### PROVIDED INFORMATION
......

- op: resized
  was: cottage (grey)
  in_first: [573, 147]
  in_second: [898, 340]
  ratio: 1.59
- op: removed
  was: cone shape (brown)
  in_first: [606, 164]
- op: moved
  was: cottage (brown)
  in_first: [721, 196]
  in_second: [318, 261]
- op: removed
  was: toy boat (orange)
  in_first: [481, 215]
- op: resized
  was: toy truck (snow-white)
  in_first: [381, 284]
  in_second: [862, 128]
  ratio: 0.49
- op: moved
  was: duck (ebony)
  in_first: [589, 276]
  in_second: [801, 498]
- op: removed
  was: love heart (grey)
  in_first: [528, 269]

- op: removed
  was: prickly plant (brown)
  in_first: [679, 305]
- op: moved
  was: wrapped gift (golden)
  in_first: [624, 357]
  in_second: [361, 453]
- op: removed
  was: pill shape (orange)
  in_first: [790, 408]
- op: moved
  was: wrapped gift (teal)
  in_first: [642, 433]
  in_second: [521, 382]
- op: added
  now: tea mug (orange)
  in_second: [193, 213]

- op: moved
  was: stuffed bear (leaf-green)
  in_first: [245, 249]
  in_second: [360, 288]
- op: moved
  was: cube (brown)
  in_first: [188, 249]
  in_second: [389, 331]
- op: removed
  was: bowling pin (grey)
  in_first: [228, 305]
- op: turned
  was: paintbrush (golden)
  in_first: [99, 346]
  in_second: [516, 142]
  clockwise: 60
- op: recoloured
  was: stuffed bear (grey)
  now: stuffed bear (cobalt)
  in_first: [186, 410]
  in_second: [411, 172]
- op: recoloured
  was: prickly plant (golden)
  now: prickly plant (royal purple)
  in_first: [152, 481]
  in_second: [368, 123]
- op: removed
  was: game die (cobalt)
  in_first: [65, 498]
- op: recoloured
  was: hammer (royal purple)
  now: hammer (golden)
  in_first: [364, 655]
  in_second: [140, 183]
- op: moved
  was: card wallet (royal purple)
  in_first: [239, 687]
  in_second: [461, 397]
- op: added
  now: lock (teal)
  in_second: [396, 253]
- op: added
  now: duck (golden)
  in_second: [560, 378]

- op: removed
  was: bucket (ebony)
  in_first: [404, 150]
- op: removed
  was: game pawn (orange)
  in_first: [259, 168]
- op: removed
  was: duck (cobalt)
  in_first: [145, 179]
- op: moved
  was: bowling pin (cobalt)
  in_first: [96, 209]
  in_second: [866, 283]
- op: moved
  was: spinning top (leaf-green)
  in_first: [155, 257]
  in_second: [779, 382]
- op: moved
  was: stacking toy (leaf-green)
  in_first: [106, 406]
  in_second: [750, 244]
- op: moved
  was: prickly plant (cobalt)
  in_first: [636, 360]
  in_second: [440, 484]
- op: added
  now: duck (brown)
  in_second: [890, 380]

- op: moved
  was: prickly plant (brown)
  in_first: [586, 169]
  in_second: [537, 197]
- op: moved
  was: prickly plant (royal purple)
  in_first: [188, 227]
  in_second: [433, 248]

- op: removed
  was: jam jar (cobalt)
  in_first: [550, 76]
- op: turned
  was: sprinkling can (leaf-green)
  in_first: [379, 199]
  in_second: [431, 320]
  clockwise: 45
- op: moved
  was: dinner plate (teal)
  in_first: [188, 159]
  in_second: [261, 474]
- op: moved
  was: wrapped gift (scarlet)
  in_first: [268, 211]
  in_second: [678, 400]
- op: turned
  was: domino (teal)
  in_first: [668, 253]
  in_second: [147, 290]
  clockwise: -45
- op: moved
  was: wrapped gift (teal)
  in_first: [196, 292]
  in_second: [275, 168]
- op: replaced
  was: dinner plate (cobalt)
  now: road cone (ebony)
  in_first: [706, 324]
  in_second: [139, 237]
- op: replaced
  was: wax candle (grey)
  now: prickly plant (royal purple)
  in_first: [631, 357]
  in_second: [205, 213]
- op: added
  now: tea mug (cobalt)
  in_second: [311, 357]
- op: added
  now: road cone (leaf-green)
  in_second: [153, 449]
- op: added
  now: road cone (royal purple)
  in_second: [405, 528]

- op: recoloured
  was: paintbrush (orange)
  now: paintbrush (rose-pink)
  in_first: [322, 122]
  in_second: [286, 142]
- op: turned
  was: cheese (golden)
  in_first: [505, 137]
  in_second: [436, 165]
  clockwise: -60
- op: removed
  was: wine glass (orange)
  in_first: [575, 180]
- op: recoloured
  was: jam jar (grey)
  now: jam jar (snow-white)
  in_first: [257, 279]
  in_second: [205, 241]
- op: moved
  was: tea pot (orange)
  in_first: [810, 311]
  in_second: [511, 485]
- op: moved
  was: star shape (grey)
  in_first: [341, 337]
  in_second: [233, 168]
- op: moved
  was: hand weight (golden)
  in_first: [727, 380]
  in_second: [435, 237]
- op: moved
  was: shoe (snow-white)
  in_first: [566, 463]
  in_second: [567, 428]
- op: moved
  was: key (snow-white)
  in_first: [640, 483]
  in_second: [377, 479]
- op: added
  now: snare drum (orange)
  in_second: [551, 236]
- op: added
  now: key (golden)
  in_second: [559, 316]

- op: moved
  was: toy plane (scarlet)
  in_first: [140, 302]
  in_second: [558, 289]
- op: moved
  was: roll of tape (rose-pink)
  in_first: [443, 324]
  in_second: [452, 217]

......

### WORK TASK
Copy exactly the stretch of data above from the line with "ratio: 1.59" through the line with "was: love heart (grey)", and omit all other lines.

### RESULT OF THIS EXERCISE
  ratio: 1.59
- op: removed
  was: cone shape (brown)
  in_first: [606, 164]
- op: moved
  was: cottage (brown)
  in_first: [721, 196]
  in_second: [318, 261]
- op: removed
  was: toy boat (orange)
  in_first: [481, 215]
- op: resized
  was: toy truck (snow-white)
  in_first: [381, 284]
  in_second: [862, 128]
  ratio: 0.49
- op: moved
  was: duck (ebony)
  in_first: [589, 276]
  in_second: [801, 498]
- op: removed
  was: love heart (grey)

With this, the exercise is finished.